*** Opening Task inputs ***
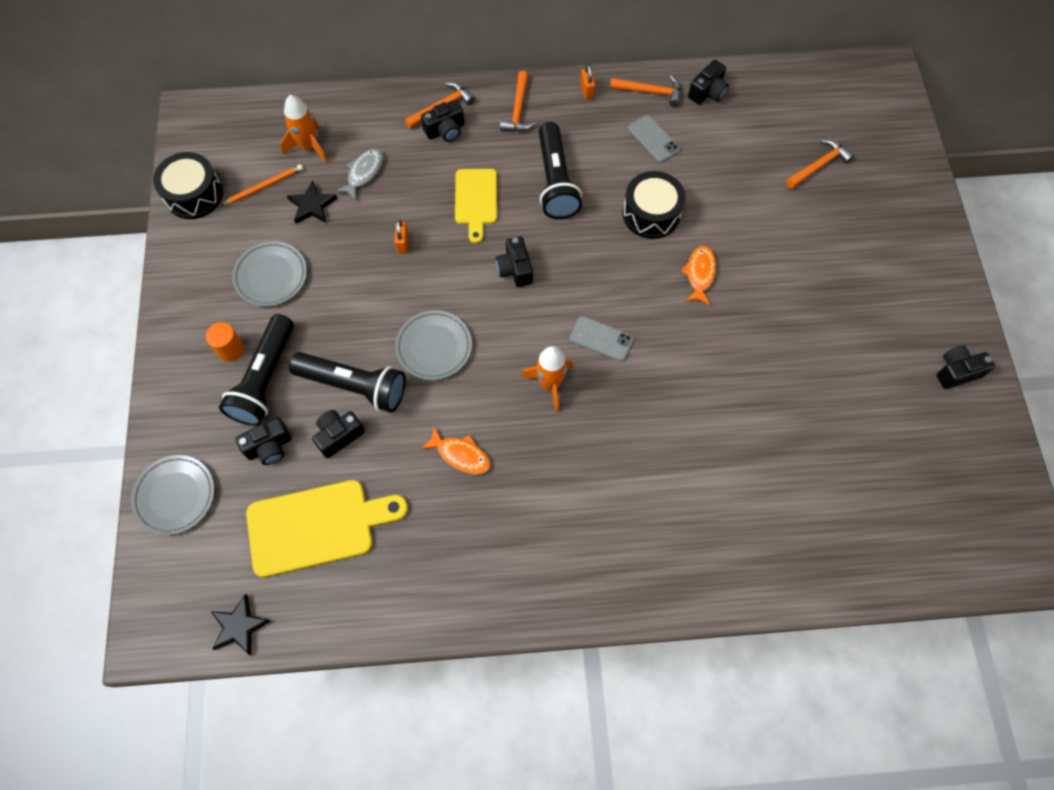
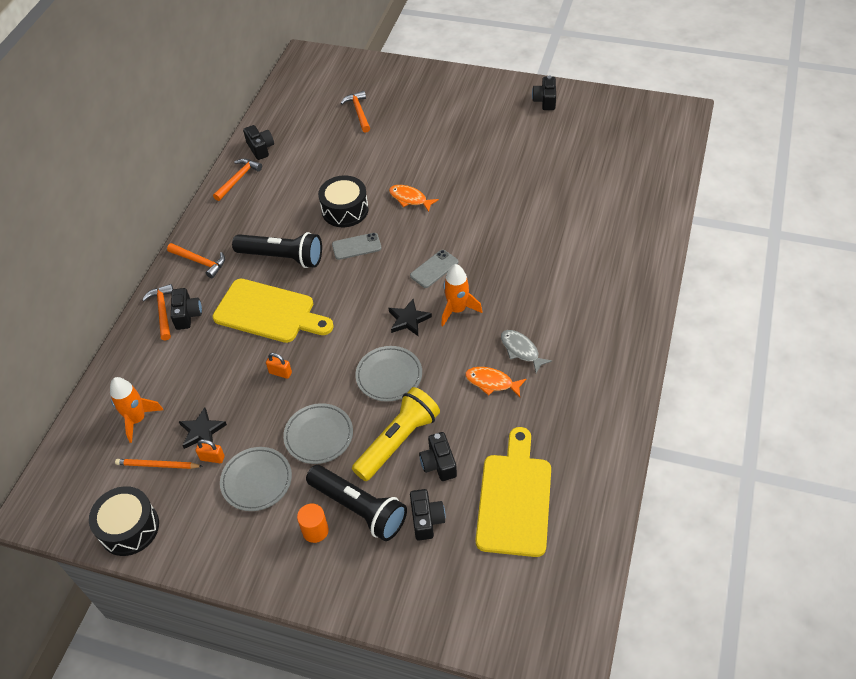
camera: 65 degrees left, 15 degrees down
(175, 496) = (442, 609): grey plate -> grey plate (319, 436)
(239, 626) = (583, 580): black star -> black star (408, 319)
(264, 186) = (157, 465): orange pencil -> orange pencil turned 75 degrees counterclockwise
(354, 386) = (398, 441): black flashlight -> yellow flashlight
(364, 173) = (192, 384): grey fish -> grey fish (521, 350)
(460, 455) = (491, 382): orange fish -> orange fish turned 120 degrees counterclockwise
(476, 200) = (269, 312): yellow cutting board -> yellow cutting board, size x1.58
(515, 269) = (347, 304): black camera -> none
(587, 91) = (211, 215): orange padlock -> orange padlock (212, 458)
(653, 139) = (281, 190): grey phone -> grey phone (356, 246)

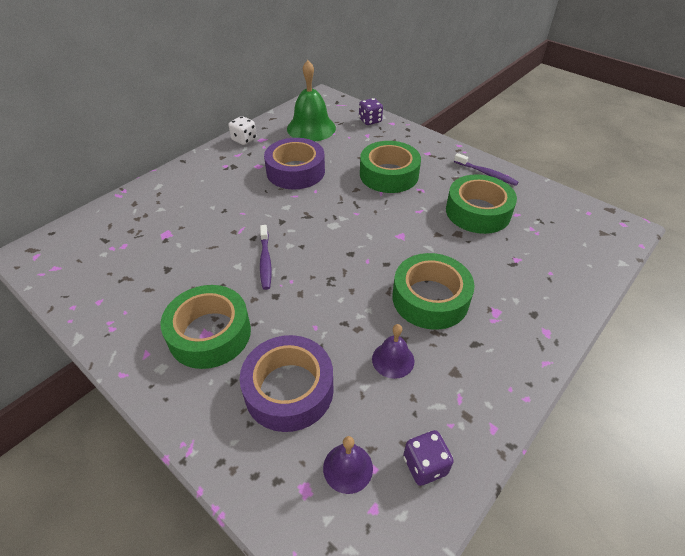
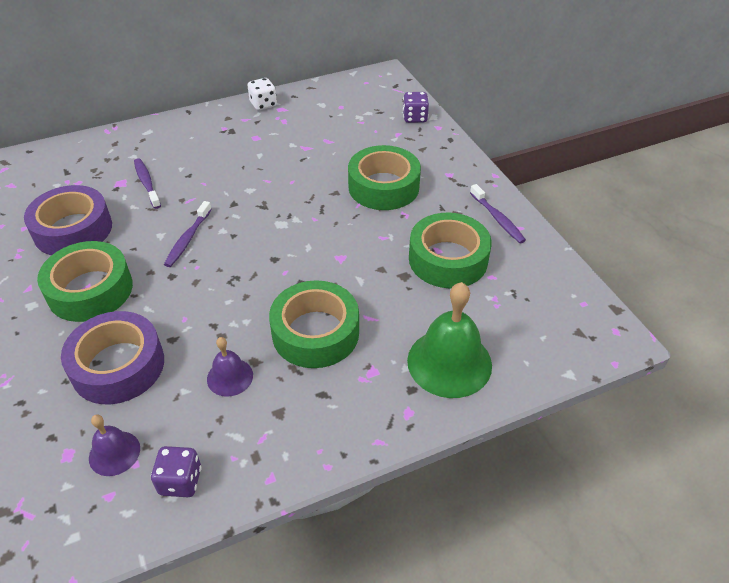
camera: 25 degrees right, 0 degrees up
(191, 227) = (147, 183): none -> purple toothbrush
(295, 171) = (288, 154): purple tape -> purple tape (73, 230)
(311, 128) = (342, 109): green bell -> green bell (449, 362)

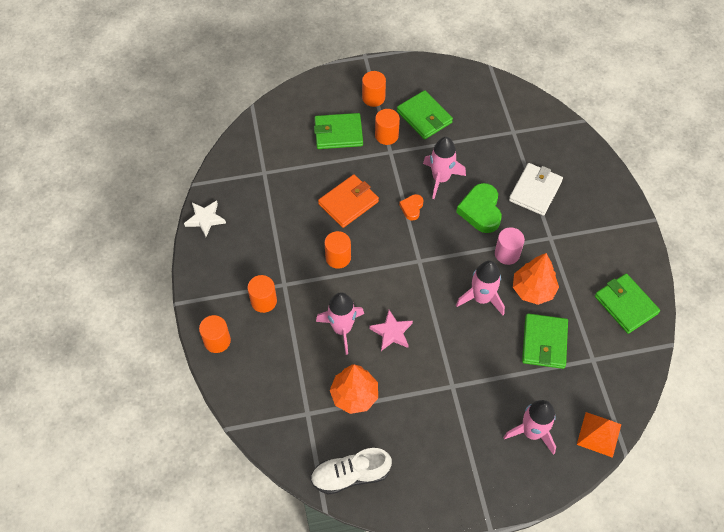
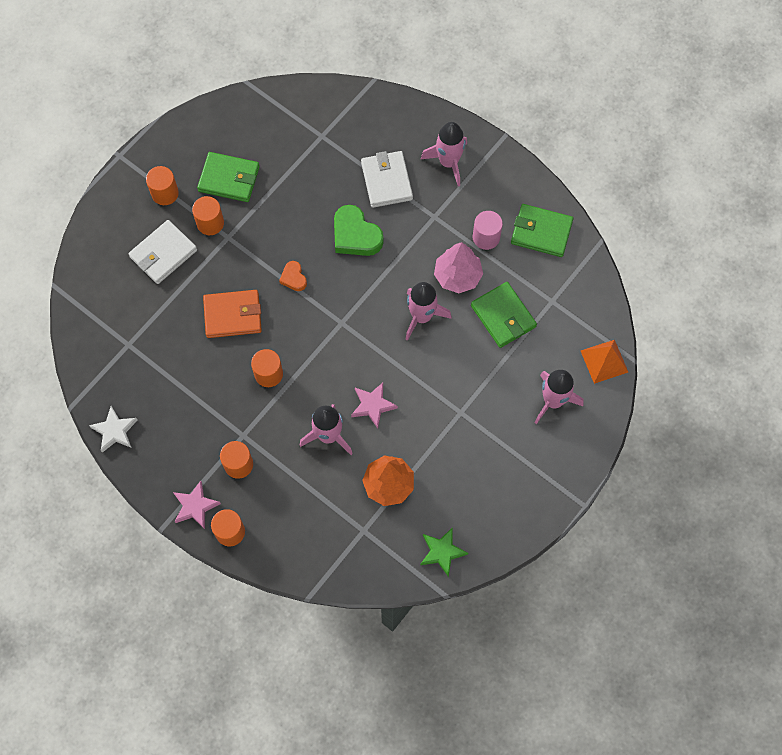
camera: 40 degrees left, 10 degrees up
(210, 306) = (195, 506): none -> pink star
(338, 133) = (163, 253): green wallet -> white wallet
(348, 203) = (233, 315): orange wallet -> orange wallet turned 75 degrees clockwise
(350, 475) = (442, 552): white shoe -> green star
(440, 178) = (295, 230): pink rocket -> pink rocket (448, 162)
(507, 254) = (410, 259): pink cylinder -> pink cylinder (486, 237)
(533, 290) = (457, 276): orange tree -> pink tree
*** Closing Task inputs ***
Exercise:
Set the lines above down again, word for word, from the first through the one containing "(350, 475) = (442, 552): white"; pictures excluded.

Task response:
camera: 65 degrees left, 15 degrees down
(175, 496) = (442, 609): grey plate -> grey plate (319, 436)
(239, 626) = (583, 580): black star -> black star (408, 319)
(264, 186) = (157, 465): orange pencil -> orange pencil turned 75 degrees counterclockwise
(354, 386) = (398, 441): black flashlight -> yellow flashlight
(364, 173) = (192, 384): grey fish -> grey fish (521, 350)
(460, 455) = (491, 382): orange fish -> orange fish turned 120 degrees counterclockwise
(476, 200) = (269, 312): yellow cutting board -> yellow cutting board, size x1.58
(515, 269) = (347, 304): black camera -> none
(587, 91) = (211, 215): orange padlock -> orange padlock (212, 458)
(653, 139) = (281, 190): grey phone -> grey phone (356, 246)

camera: 25 degrees right, 0 degrees up
(191, 227) = (147, 183): none -> purple toothbrush
(295, 171) = (288, 154): purple tape -> purple tape (73, 230)
(311, 128) = (342, 109): green bell -> green bell (449, 362)

camera: 40 degrees left, 10 degrees up
(210, 306) = (195, 506): none -> pink star
(338, 133) = (163, 253): green wallet -> white wallet
(348, 203) = (233, 315): orange wallet -> orange wallet turned 75 degrees clockwise
(350, 475) = (442, 552): white shoe -> green star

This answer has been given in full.